• [Goal]:
Could you copy out, word for word, the lines of the listing below, starting at the line containing "stockpile [433, 718]" and ending at the line containing "shiny is located at coordinates (1212, 729)."?
# Given information start
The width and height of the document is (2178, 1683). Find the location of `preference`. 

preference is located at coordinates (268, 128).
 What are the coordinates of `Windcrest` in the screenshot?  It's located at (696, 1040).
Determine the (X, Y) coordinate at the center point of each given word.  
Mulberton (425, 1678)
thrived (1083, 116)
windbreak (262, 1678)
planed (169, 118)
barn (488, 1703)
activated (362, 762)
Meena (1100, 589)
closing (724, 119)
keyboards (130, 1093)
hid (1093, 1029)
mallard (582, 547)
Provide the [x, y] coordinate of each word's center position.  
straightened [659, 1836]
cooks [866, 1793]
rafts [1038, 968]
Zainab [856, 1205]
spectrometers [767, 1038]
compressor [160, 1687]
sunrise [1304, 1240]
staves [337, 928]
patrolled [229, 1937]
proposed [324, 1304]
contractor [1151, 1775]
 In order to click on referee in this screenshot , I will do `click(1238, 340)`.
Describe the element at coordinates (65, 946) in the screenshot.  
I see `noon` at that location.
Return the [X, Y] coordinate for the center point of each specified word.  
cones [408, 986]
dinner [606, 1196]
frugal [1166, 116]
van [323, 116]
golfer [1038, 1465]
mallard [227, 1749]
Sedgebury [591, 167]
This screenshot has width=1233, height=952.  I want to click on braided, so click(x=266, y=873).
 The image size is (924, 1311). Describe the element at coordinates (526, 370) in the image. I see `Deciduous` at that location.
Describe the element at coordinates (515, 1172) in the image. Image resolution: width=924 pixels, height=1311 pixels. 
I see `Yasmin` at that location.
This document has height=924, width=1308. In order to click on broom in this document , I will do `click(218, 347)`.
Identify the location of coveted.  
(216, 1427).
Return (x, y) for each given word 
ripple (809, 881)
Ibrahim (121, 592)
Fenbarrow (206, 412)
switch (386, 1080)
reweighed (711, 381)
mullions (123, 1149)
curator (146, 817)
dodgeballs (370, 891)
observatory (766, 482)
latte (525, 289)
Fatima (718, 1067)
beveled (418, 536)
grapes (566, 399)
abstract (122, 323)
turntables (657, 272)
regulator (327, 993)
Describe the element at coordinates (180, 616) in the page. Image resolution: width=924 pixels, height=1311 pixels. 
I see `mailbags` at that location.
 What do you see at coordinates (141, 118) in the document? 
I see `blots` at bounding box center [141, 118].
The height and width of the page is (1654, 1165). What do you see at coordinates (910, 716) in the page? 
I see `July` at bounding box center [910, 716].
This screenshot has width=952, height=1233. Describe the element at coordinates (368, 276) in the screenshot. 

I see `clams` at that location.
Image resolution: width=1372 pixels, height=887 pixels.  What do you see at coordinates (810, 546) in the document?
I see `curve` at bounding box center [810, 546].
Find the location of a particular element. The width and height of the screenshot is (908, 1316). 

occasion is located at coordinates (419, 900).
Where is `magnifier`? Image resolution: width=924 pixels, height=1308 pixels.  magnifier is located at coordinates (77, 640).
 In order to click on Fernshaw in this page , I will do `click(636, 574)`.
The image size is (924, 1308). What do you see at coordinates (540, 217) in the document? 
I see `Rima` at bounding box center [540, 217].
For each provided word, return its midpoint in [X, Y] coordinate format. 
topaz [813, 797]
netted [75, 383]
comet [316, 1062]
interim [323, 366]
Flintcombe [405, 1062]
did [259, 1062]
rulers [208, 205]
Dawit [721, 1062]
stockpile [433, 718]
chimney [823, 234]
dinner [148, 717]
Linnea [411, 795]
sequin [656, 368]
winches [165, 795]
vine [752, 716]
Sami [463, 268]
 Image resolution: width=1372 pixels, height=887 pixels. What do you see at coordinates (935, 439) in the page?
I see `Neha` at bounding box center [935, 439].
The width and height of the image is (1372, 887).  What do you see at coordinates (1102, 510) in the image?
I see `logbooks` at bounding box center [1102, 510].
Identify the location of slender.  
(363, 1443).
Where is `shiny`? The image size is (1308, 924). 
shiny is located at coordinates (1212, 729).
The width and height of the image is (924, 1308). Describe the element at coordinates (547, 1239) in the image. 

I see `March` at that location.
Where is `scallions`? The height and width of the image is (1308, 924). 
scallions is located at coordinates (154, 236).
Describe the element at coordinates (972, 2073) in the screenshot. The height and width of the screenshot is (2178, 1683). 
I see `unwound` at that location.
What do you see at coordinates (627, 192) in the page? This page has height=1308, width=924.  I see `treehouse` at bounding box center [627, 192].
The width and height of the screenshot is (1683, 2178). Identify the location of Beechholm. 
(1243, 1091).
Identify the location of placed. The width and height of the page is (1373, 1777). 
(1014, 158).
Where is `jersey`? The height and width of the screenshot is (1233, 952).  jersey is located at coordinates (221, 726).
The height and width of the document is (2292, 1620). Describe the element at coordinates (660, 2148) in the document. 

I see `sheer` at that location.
# Given information end
• [Written reply]:
stockpile [433, 718]
chimney [823, 234]
dinner [148, 717]
Linnea [411, 795]
sequin [656, 368]
winches [165, 795]
vine [752, 716]
Sami [463, 268]
 Image resolution: width=1372 pixels, height=887 pixels. What do you see at coordinates (935, 439) in the page?
I see `Neha` at bounding box center [935, 439].
The width and height of the image is (1372, 887).  What do you see at coordinates (1102, 510) in the image?
I see `logbooks` at bounding box center [1102, 510].
Identify the location of slender.  
(363, 1443).
Where is `shiny`? The image size is (1308, 924). 
shiny is located at coordinates (1212, 729).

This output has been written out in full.